- **Your objective**: The line containing "C3: 15nF (+24V, GND) -> 15nF (GND, VDD)" and each line after it, through the final line of the data, are to be retyped exactly, with pictures left out.

Itemized modification records
+++++
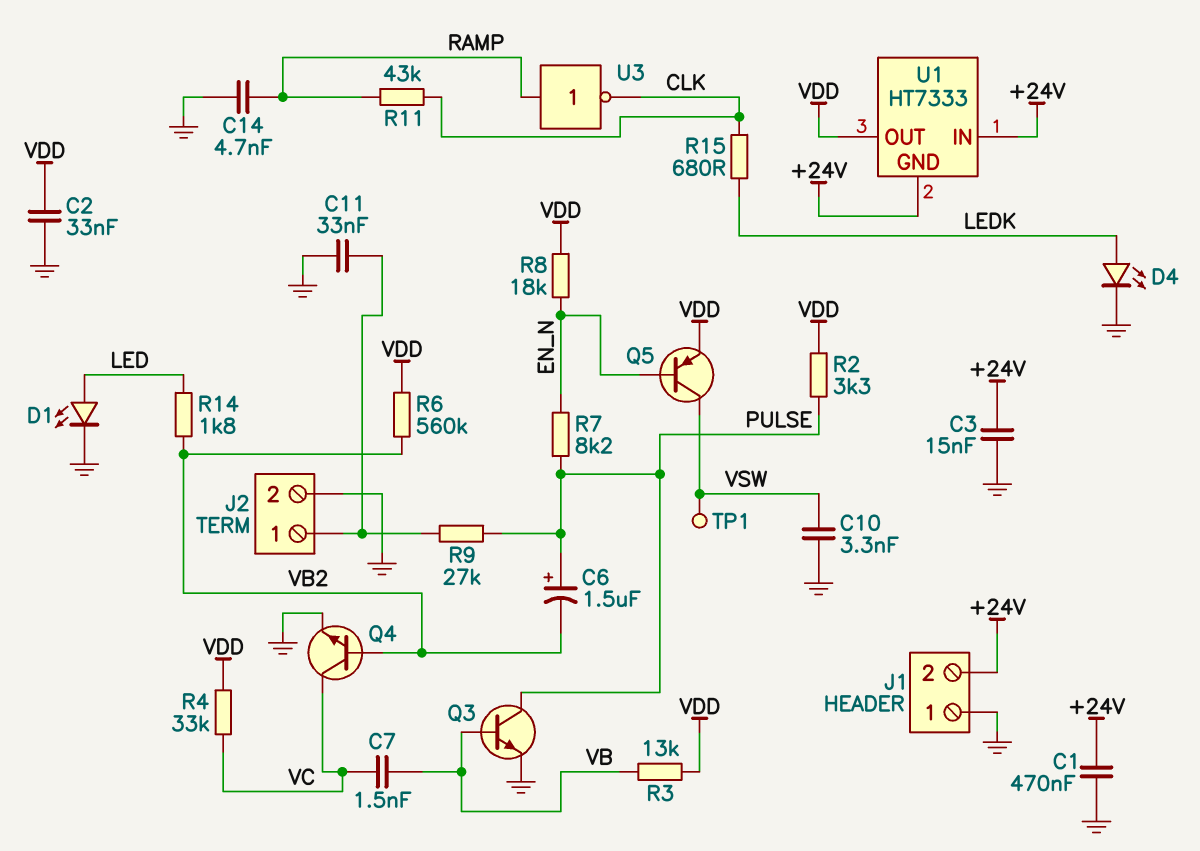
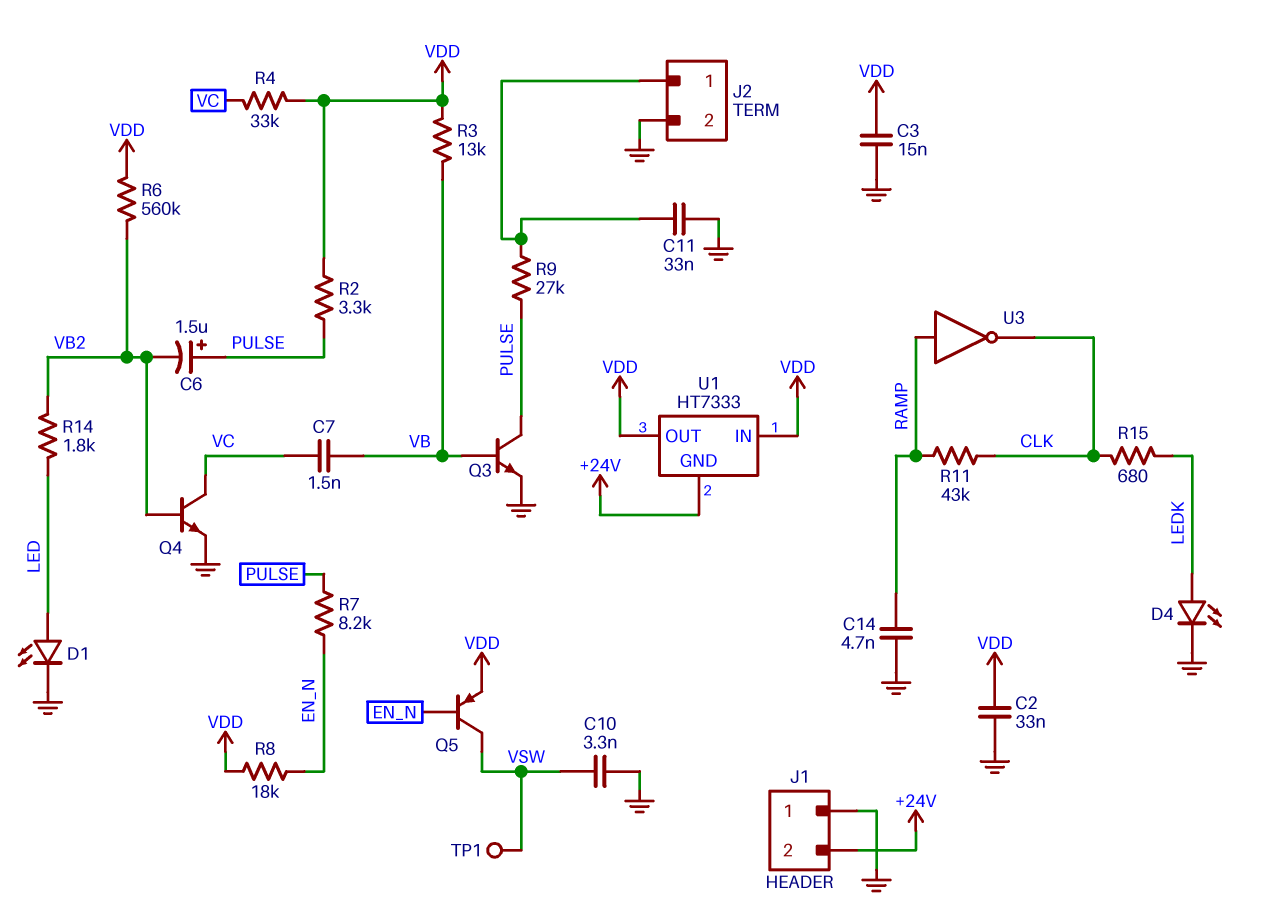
C1: 470nF (+24V, GND) -> none
C3: 15nF (+24V, GND) -> 15nF (GND, VDD)
U1 pin IN: +24V -> VDD

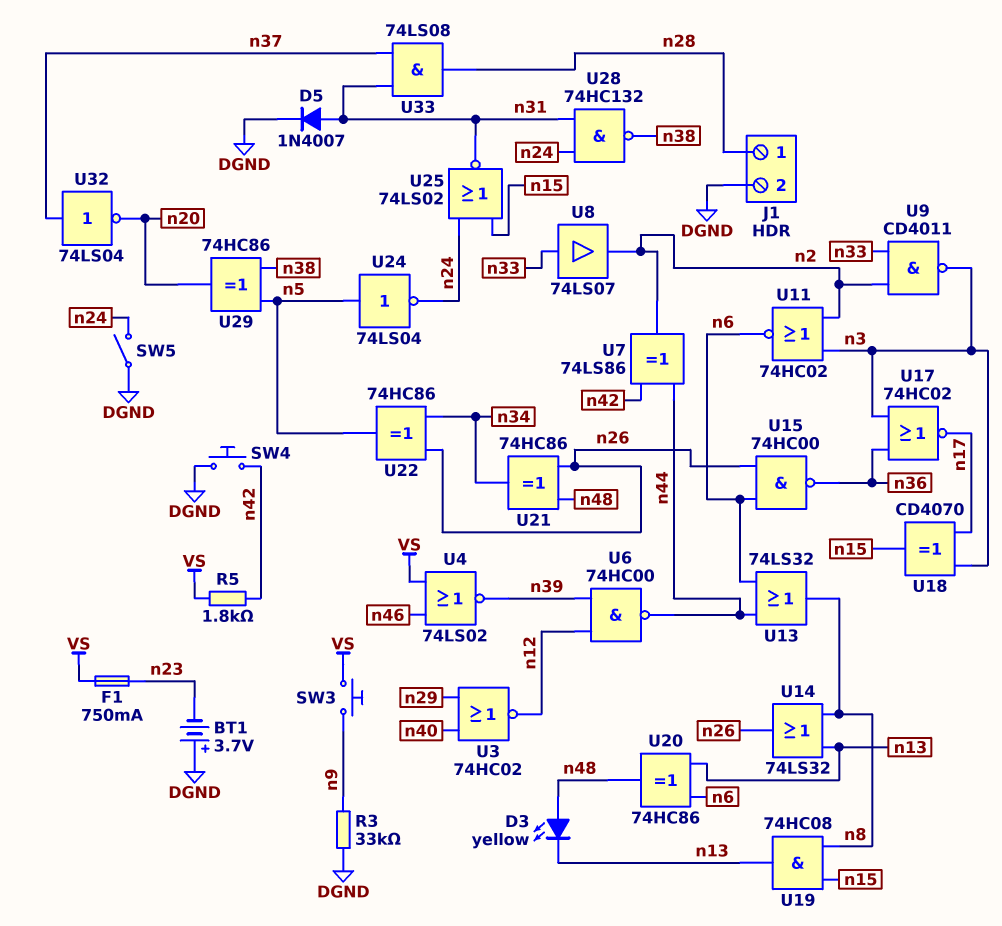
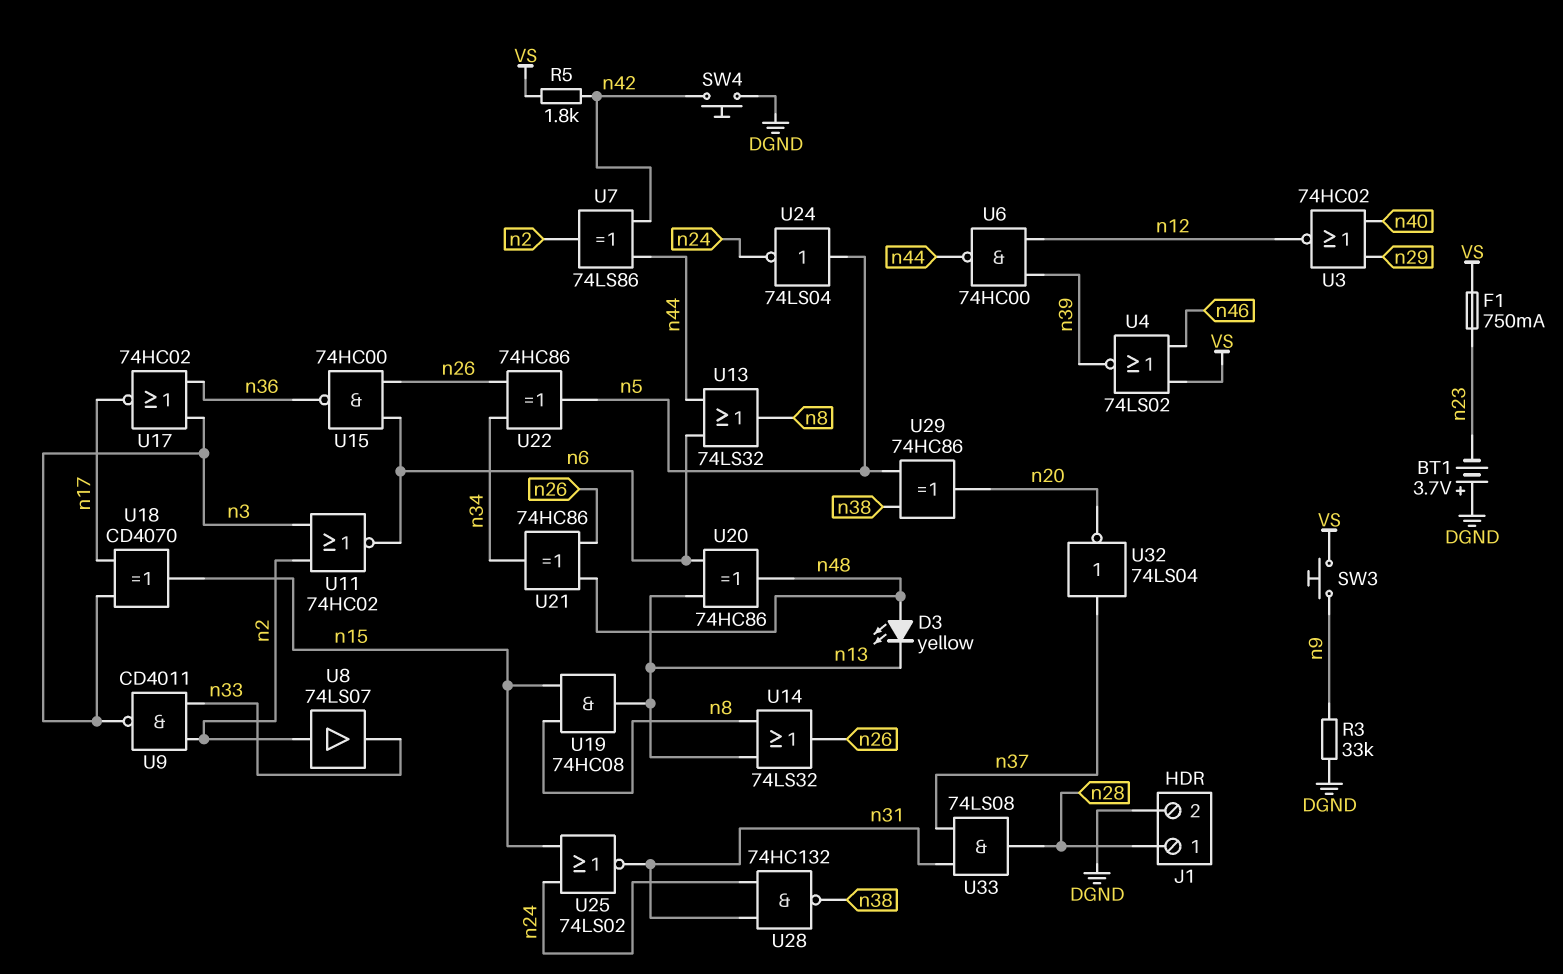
D5: diode 1N4007 (A n31, K DGND) -> none
SW5: switch (DGND, n24) -> none
U8: buffer 74LS07 (in n33, out n2) -> buffer 74LS07 (in n2, out n33)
+++++
- **Solution to the exercise**:
C3: 15nF (+24V, GND) -> 15nF (GND, VDD)
U1 pin IN: +24V -> VDD

D5: diode 1N4007 (A n31, K DGND) -> none
SW5: switch (DGND, n24) -> none
U8: buffer 74LS07 (in n33, out n2) -> buffer 74LS07 (in n2, out n33)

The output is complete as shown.